Scene edit records
Content starts
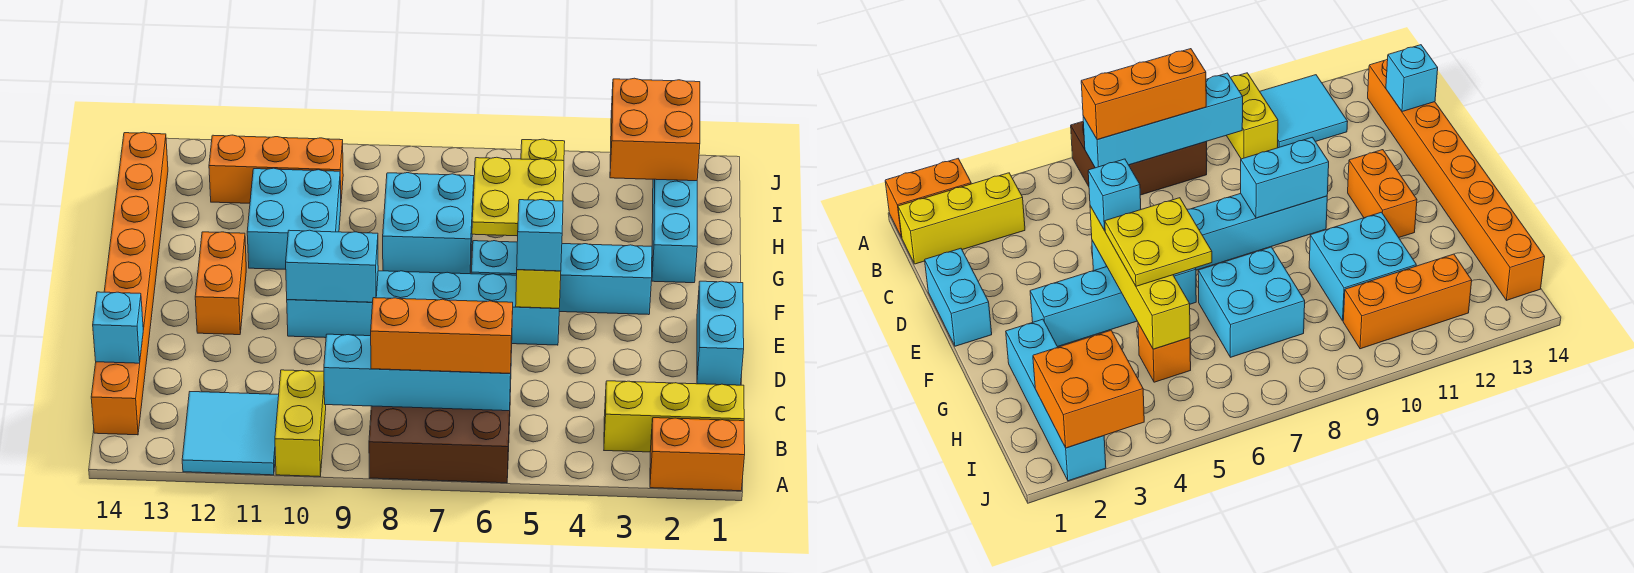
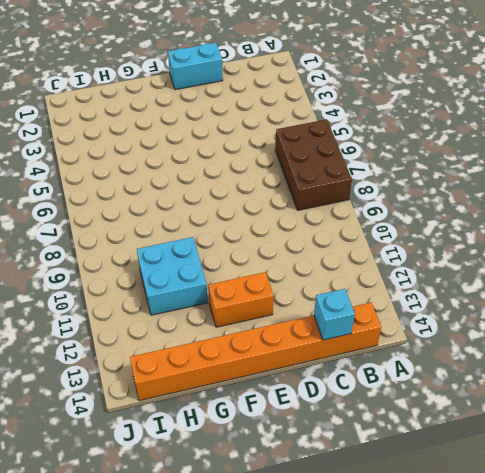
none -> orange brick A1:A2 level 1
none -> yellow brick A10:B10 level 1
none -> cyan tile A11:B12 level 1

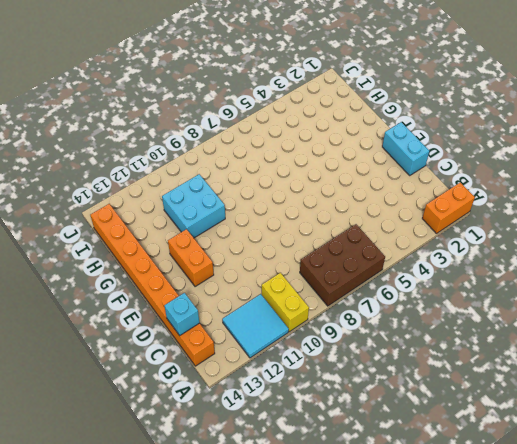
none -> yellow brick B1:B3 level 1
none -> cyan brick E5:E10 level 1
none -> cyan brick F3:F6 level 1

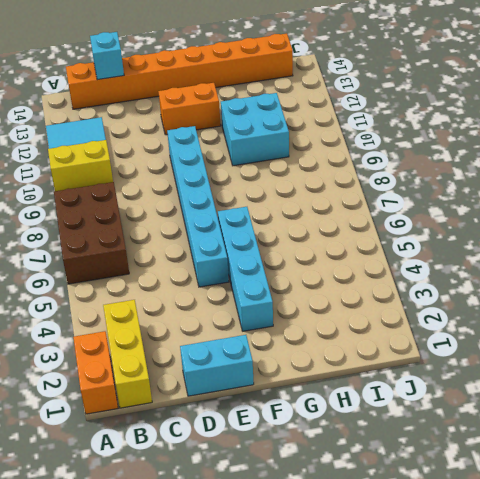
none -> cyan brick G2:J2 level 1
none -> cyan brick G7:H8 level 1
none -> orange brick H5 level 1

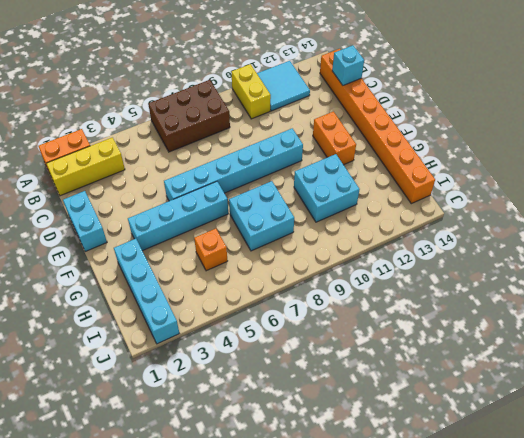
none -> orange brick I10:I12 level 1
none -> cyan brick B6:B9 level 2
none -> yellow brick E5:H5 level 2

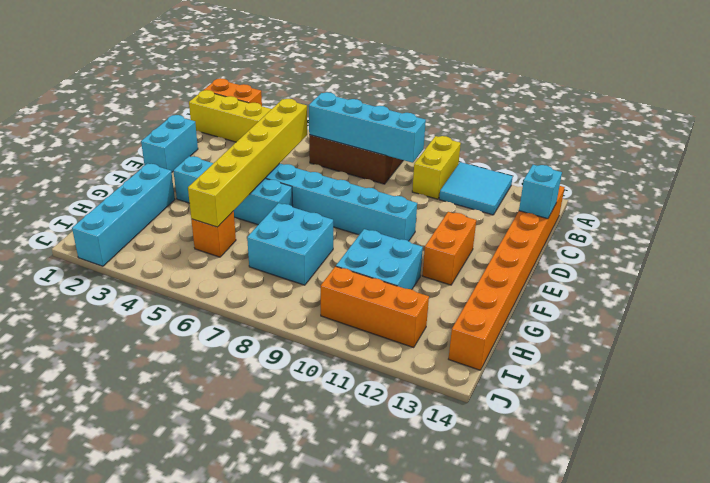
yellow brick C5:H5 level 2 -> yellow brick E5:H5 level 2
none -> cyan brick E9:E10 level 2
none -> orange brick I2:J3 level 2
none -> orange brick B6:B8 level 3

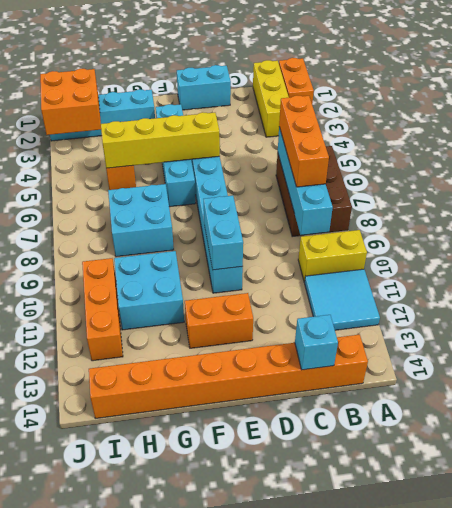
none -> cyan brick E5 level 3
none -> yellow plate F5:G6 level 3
Content ends
Content starts
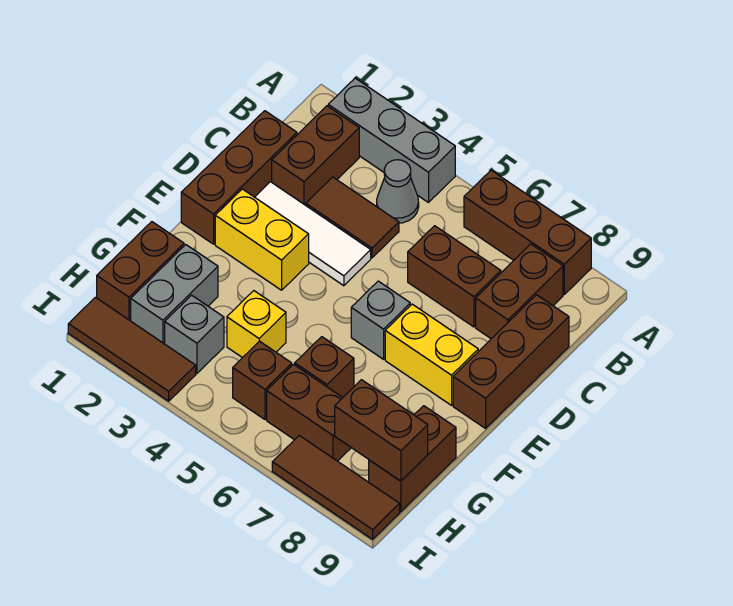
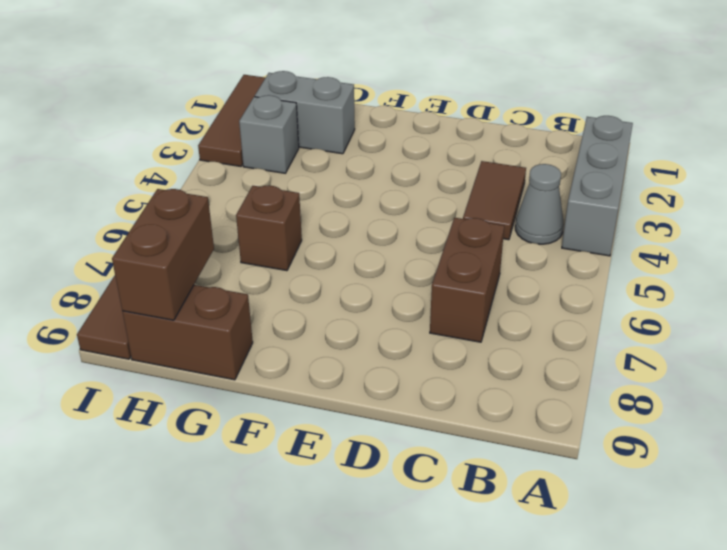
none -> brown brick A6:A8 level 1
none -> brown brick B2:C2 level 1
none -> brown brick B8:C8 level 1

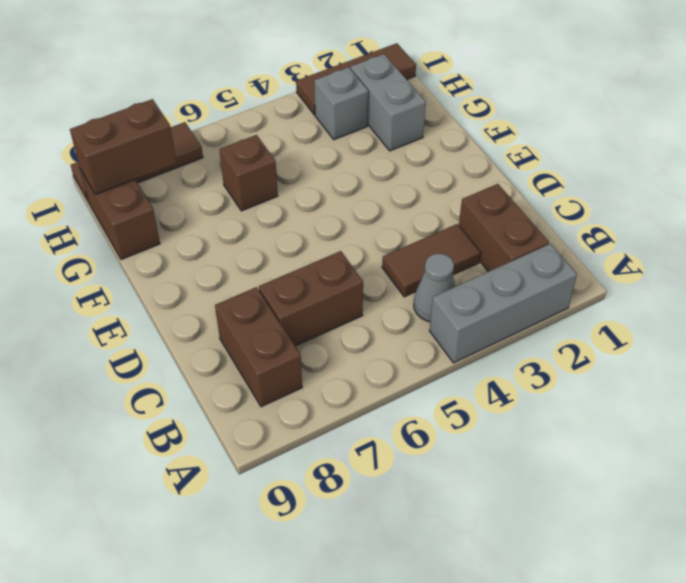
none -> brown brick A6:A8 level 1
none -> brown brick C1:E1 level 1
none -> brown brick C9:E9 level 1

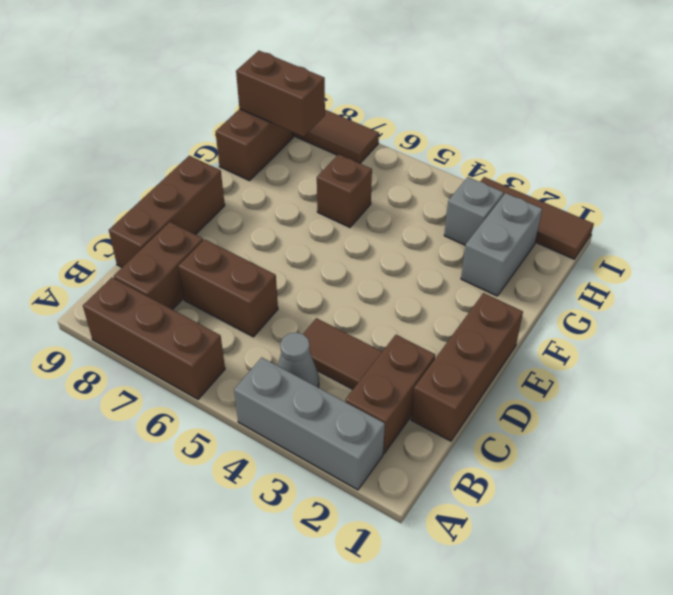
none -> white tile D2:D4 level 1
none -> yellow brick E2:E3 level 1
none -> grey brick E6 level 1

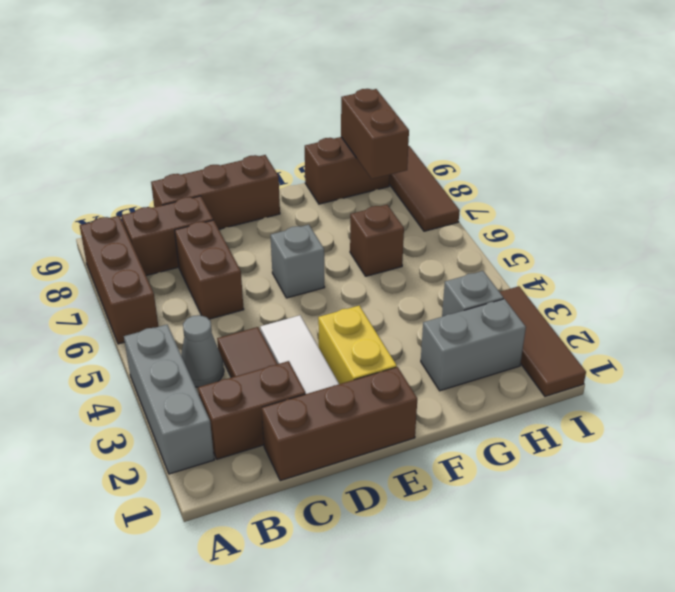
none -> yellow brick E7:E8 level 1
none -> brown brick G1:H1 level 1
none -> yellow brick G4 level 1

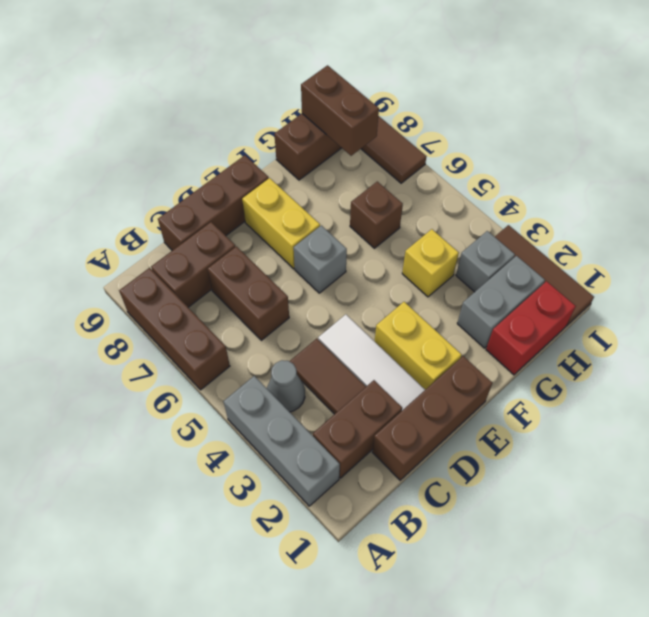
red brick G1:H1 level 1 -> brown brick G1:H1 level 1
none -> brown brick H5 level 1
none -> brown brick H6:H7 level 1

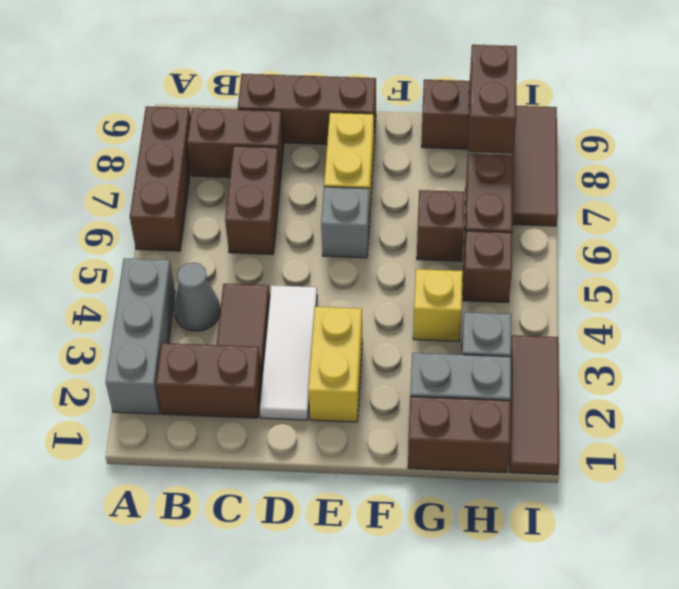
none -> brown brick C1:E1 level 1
Content ends
• _TASK INSTRUCTIONS_:
Retrieve every line above holding the word "brown".

• _WORKED SOLUTION_:
none -> brown brick A6:A8 level 1
none -> brown brick B2:C2 level 1
none -> brown brick B8:C8 level 1
none -> brown brick A6:A8 level 1
none -> brown brick C1:E1 level 1
none -> brown brick C9:E9 level 1
none -> brown brick G1:H1 level 1
red brick G1:H1 level 1 -> brown brick G1:H1 level 1
none -> brown brick H5 level 1
none -> brown brick H6:H7 level 1
none -> brown brick C1:E1 level 1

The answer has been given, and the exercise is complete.